For the listing below, output exactly the lines from the line with "C9: 3.3uF (GND, U4/PC5)" up to and including the line with "R3: 15 (5V, N6) -> none", and no other lines.
────────────────────────────────────────
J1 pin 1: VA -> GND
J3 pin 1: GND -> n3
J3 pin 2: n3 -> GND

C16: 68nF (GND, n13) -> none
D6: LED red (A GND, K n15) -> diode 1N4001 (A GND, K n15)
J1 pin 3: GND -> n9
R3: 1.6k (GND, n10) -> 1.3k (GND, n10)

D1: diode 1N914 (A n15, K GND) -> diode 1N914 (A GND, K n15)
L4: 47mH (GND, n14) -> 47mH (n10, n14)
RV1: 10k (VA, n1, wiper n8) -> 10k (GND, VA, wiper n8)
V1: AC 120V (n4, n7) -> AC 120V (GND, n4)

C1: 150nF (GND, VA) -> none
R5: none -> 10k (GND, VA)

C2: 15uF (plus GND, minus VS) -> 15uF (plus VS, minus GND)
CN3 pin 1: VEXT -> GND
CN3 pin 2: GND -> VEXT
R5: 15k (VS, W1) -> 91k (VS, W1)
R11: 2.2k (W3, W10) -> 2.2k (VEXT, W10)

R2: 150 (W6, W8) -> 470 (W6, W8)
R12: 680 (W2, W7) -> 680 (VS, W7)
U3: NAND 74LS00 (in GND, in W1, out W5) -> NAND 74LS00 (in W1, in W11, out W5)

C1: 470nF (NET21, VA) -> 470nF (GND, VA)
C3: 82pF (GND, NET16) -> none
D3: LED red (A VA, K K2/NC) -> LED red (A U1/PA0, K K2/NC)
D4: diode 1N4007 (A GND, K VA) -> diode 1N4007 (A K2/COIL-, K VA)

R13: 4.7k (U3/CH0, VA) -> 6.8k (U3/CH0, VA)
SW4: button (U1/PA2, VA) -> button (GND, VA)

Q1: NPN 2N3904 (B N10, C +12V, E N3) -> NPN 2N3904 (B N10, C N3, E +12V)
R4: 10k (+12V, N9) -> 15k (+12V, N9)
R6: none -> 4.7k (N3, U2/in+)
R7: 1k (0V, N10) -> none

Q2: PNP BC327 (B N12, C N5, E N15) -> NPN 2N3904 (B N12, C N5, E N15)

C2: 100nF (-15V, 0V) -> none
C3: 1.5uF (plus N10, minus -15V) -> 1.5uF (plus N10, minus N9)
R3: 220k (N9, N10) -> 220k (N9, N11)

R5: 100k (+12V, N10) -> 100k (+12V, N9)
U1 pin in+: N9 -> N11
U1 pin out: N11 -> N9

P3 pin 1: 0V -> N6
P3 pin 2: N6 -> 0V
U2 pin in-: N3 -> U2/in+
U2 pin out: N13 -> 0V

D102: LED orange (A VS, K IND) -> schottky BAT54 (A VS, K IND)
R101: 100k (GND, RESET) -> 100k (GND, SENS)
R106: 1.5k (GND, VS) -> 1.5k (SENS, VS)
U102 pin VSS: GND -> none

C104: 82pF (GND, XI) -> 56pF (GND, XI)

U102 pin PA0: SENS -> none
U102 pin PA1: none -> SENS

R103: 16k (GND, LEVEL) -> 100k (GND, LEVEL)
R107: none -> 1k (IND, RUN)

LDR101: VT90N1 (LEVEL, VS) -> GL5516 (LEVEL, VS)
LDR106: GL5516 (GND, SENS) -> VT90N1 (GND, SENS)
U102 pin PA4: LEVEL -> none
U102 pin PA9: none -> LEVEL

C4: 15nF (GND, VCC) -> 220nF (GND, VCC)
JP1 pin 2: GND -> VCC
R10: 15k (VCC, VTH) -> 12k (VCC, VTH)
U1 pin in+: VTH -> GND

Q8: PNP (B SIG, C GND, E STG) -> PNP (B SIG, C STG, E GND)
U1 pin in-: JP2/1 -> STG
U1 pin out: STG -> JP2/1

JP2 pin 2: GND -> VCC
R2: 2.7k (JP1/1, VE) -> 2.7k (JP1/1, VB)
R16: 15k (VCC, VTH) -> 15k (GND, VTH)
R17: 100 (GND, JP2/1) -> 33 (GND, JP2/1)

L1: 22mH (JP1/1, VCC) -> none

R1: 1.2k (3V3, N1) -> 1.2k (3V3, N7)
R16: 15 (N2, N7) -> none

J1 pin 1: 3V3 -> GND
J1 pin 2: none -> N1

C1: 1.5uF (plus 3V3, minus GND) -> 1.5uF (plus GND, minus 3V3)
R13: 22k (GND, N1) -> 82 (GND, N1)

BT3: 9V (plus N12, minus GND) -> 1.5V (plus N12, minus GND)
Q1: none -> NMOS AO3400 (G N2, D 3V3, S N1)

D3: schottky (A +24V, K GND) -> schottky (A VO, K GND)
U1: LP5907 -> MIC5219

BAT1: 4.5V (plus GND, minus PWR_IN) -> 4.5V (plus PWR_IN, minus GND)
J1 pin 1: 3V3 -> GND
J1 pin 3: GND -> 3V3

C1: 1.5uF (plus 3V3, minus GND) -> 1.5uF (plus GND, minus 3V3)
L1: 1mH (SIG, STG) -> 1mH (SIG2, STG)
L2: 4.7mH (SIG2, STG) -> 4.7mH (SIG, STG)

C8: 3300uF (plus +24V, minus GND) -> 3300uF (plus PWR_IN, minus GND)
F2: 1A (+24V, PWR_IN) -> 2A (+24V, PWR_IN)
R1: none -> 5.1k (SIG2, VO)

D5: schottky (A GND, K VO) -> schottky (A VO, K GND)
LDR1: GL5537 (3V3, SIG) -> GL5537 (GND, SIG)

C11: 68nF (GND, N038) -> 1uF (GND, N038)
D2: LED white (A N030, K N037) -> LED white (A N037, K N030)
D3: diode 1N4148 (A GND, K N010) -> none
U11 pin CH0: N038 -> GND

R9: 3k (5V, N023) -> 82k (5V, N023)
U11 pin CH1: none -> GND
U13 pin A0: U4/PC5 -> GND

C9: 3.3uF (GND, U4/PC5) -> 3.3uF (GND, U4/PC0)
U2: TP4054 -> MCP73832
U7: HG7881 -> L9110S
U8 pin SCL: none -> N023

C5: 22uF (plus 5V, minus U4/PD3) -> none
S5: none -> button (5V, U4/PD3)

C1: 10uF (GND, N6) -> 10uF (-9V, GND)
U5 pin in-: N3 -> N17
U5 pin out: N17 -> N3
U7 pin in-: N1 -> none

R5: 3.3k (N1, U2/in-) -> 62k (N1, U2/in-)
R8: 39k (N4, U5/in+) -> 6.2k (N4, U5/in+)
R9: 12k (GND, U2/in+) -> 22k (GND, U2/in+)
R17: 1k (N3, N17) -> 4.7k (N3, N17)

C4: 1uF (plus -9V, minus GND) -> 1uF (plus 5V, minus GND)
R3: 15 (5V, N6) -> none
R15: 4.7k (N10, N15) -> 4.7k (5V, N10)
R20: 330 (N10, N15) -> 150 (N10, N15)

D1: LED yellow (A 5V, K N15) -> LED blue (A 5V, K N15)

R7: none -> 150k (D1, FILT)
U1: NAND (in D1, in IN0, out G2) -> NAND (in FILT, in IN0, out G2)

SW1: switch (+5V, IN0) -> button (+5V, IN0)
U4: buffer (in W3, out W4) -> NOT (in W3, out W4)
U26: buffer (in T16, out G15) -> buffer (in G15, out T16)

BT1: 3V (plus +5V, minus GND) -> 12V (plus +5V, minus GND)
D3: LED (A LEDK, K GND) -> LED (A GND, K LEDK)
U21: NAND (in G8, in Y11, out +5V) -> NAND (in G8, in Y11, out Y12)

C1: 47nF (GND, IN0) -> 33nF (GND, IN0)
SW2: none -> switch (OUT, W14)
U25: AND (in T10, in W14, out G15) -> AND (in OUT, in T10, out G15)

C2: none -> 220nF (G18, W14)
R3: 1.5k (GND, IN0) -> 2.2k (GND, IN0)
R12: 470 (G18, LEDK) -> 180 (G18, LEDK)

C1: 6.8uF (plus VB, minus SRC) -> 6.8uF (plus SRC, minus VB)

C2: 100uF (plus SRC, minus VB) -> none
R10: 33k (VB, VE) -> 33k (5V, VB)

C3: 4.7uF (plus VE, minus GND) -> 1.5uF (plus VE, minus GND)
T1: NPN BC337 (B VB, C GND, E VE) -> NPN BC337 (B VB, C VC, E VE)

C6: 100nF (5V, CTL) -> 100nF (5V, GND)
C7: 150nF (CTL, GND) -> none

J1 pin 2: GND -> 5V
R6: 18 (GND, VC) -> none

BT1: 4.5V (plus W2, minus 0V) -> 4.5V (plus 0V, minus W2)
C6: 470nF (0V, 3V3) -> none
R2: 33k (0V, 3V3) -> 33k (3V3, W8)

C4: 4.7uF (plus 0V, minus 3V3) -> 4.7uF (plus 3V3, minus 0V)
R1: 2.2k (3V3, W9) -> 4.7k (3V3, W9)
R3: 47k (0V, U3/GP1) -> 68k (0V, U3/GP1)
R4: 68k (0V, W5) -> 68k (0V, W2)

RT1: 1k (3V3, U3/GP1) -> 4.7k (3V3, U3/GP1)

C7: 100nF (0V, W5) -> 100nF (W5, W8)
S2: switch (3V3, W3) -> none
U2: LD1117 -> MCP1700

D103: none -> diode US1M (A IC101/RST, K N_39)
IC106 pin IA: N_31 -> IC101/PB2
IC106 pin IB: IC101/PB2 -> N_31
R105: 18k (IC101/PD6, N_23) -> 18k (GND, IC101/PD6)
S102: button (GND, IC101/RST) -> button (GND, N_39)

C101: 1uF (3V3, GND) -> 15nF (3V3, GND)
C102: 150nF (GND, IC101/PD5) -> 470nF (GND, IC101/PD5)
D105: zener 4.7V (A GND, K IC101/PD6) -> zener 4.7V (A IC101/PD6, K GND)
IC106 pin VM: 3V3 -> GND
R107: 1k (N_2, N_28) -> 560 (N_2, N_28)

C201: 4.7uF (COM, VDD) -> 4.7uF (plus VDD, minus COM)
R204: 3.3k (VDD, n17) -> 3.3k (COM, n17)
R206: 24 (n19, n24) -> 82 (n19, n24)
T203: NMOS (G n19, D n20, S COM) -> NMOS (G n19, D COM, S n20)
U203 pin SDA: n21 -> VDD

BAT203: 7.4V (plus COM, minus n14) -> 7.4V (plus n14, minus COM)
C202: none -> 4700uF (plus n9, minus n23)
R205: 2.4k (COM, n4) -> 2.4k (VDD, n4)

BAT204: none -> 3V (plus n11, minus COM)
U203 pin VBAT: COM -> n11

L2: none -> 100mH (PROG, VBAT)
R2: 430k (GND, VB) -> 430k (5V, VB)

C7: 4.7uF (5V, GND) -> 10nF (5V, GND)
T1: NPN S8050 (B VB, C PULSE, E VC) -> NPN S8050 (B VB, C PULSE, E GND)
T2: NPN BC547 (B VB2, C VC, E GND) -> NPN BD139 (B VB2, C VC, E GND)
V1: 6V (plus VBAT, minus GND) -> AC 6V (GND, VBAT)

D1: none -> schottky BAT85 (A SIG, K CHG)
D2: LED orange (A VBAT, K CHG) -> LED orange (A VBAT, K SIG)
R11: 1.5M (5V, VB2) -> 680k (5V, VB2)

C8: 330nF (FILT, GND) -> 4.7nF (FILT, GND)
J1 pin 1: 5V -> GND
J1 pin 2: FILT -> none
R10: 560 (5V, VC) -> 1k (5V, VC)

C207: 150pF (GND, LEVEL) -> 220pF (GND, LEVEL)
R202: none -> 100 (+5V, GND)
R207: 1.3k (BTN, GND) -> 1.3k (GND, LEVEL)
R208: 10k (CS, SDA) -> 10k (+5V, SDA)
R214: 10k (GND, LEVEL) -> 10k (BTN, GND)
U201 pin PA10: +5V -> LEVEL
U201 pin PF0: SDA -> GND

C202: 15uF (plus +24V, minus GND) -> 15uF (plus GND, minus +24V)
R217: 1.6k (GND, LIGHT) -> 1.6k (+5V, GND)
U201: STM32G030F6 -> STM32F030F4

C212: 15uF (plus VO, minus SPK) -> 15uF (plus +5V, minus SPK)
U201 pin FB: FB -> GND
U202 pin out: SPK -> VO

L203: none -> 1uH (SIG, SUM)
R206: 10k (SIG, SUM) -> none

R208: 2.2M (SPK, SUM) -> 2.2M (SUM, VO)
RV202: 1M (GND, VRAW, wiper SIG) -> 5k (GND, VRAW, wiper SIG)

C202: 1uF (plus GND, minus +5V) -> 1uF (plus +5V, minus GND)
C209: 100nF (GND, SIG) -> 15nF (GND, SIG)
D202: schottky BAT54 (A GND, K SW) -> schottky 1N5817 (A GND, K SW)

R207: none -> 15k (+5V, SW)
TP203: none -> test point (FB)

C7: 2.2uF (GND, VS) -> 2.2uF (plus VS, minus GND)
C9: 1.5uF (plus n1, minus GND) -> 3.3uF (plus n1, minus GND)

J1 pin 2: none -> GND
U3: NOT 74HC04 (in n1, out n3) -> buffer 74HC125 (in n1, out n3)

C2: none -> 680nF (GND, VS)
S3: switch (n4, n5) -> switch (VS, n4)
────────────────────────────────────────
SOLUTION FOR THIS PROBLEM:
C9: 3.3uF (GND, U4/PC5) -> 3.3uF (GND, U4/PC0)
U2: TP4054 -> MCP73832
U7: HG7881 -> L9110S
U8 pin SCL: none -> N023

C5: 22uF (plus 5V, minus U4/PD3) -> none
S5: none -> button (5V, U4/PD3)

C1: 10uF (GND, N6) -> 10uF (-9V, GND)
U5 pin in-: N3 -> N17
U5 pin out: N17 -> N3
U7 pin in-: N1 -> none

R5: 3.3k (N1, U2/in-) -> 62k (N1, U2/in-)
R8: 39k (N4, U5/in+) -> 6.2k (N4, U5/in+)
R9: 12k (GND, U2/in+) -> 22k (GND, U2/in+)
R17: 1k (N3, N17) -> 4.7k (N3, N17)

C4: 1uF (plus -9V, minus GND) -> 1uF (plus 5V, minus GND)
R3: 15 (5V, N6) -> none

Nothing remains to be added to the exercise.